Records follow. Pull out every line that contains "cactus".
***** Data records
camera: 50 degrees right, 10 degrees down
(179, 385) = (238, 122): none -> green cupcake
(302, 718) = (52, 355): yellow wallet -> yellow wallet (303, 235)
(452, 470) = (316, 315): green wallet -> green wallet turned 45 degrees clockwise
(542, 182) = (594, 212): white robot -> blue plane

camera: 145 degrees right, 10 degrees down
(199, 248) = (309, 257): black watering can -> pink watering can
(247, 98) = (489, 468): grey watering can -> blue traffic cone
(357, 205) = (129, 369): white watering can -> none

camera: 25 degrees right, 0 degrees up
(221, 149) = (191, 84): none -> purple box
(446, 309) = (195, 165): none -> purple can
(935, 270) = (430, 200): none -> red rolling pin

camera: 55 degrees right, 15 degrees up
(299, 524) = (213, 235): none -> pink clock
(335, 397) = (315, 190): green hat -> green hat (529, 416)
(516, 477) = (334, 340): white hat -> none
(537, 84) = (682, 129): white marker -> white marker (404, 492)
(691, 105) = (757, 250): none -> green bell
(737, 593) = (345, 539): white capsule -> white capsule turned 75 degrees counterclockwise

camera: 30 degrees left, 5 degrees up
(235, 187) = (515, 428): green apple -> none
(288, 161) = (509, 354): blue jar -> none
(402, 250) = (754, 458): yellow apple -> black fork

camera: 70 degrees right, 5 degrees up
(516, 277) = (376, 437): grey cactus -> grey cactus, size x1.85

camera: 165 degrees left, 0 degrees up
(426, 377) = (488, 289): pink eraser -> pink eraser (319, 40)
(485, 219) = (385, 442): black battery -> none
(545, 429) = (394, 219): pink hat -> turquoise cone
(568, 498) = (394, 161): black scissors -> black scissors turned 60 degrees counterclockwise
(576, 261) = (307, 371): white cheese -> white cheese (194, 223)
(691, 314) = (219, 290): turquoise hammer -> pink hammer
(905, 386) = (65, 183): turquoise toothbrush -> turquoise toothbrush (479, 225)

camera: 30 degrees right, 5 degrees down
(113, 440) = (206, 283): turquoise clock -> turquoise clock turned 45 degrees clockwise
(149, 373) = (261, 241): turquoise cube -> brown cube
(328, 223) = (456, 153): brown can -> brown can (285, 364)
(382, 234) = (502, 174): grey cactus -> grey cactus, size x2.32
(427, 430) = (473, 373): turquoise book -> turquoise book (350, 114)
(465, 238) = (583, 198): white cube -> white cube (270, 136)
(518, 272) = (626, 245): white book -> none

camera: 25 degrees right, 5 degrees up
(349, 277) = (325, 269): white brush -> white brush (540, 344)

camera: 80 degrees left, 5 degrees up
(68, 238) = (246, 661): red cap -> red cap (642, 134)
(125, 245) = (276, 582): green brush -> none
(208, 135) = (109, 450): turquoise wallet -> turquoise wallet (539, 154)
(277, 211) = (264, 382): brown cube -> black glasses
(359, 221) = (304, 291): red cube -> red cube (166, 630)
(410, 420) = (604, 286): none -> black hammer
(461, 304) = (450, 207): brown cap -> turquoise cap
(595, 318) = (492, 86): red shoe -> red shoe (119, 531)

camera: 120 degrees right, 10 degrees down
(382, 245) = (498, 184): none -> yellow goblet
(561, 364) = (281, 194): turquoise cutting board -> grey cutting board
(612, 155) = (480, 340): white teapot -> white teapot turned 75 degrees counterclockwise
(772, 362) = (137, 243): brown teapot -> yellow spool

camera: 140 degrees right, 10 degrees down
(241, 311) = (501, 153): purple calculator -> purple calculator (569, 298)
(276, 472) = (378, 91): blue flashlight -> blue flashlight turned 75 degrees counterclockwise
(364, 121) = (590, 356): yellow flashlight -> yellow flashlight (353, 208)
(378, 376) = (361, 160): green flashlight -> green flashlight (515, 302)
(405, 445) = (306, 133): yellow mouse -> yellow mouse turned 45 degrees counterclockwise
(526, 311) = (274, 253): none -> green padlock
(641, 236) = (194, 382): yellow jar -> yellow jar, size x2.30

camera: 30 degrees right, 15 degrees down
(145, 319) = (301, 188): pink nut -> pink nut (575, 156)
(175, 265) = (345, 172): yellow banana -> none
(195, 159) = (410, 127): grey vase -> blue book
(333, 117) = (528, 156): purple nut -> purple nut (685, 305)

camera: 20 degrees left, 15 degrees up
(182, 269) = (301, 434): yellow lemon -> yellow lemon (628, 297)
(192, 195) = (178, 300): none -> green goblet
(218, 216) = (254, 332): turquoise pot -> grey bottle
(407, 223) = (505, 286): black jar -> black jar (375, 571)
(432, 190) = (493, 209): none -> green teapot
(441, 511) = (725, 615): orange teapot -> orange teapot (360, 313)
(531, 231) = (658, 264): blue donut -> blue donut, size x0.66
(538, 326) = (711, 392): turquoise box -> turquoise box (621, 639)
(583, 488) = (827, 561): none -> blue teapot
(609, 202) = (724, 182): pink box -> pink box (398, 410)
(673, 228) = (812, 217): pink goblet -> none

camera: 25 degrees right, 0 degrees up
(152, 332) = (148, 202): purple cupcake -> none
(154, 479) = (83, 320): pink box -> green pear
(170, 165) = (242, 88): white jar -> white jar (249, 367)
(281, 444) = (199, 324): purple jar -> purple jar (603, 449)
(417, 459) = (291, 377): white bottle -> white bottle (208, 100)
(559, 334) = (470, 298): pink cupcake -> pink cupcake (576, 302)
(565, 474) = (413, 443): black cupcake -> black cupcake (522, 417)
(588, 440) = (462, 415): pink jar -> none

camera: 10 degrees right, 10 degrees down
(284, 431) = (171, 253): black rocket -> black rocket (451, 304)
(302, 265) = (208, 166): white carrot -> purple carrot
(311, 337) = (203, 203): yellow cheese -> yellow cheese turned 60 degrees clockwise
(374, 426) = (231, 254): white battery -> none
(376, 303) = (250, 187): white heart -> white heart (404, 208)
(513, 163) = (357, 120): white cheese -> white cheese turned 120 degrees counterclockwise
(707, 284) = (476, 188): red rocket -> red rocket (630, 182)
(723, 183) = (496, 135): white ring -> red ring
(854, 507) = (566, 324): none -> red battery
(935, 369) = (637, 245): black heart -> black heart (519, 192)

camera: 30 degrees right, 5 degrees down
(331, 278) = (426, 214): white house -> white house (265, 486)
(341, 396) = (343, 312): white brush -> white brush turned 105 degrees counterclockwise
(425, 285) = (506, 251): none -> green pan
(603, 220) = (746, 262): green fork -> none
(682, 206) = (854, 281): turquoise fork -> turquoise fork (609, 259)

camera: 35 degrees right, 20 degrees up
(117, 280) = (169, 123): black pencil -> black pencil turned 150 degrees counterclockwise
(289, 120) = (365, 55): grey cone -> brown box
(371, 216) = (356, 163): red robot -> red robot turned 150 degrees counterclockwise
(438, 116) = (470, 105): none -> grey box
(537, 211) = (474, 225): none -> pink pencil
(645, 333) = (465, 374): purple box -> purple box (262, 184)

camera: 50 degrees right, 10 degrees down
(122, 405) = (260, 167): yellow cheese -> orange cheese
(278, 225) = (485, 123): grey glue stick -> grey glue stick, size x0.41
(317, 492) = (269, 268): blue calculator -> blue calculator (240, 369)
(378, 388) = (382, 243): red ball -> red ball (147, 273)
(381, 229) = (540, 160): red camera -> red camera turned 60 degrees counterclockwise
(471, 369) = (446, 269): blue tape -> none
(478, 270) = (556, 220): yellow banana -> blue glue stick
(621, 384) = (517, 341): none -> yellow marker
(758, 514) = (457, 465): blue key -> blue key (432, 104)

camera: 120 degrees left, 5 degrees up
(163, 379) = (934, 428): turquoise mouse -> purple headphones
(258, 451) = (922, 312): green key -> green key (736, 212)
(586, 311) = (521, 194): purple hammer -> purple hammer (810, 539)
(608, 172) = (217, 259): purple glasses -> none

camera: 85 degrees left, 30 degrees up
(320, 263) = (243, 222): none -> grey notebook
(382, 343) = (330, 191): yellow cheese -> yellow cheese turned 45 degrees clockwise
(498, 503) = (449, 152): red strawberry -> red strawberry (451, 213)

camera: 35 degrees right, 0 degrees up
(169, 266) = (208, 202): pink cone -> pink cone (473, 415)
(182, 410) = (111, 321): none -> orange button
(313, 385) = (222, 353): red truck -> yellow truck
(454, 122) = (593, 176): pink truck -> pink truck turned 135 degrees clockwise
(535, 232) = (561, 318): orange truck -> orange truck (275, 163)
**********
_Output of the task_:
(516, 277) = (376, 437): grey cactus -> grey cactus, size x1.85
(382, 234) = (502, 174): grey cactus -> grey cactus, size x2.32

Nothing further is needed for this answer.